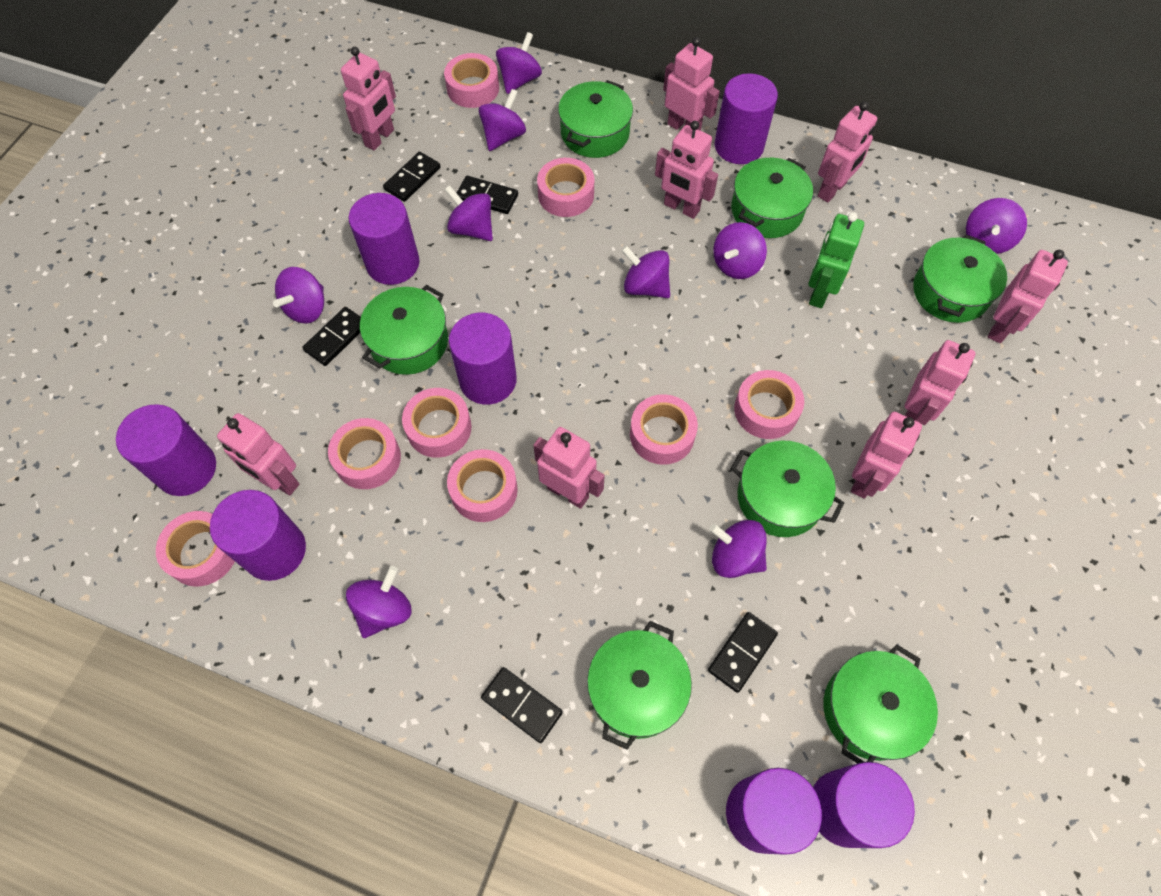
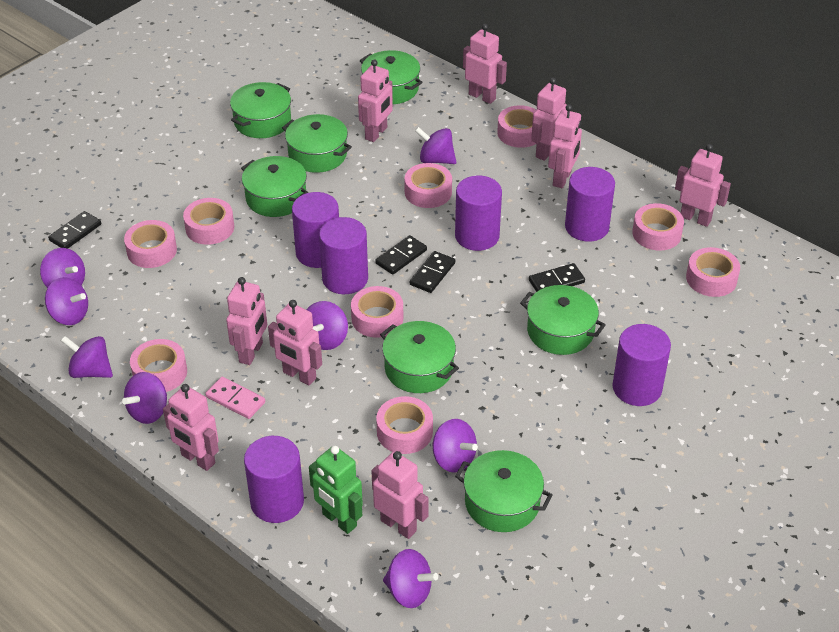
black domino: 5 -> 4
pink domino: 0 -> 1
pink tape: 8 -> 9
purple cylinder: 7 -> 6
purple spinning top: 9 -> 8

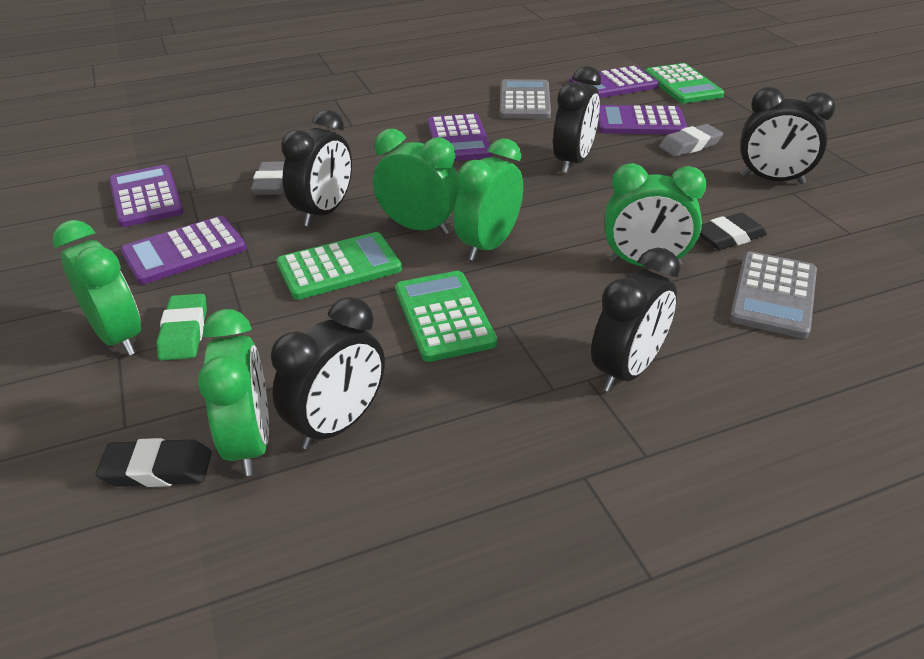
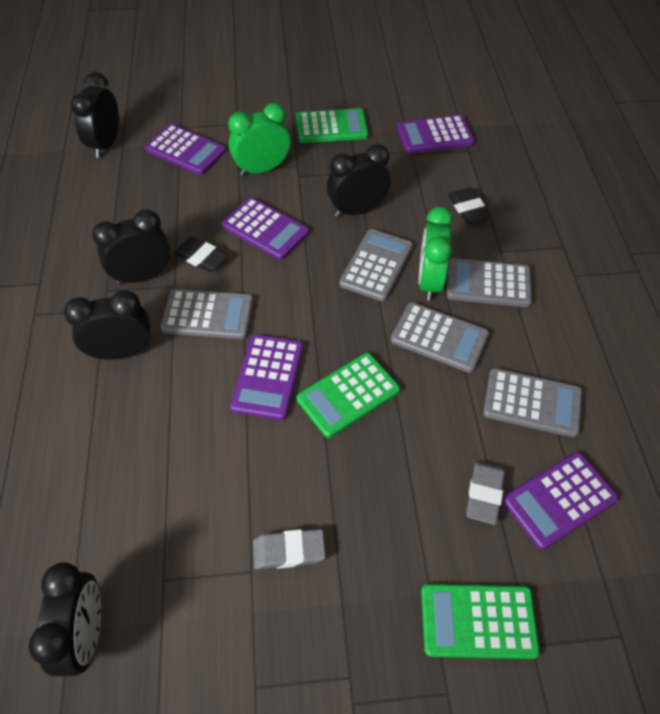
green clock: 5 -> 2
green eraser: 1 -> 0
grey calculator: 2 -> 5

WORK TO BE COMPLETED
Every line containing the word "purple" must be copied from the material above.

RESULT FOR THIS TASK
purple cylinder: 7 -> 6
purple spinning top: 9 -> 8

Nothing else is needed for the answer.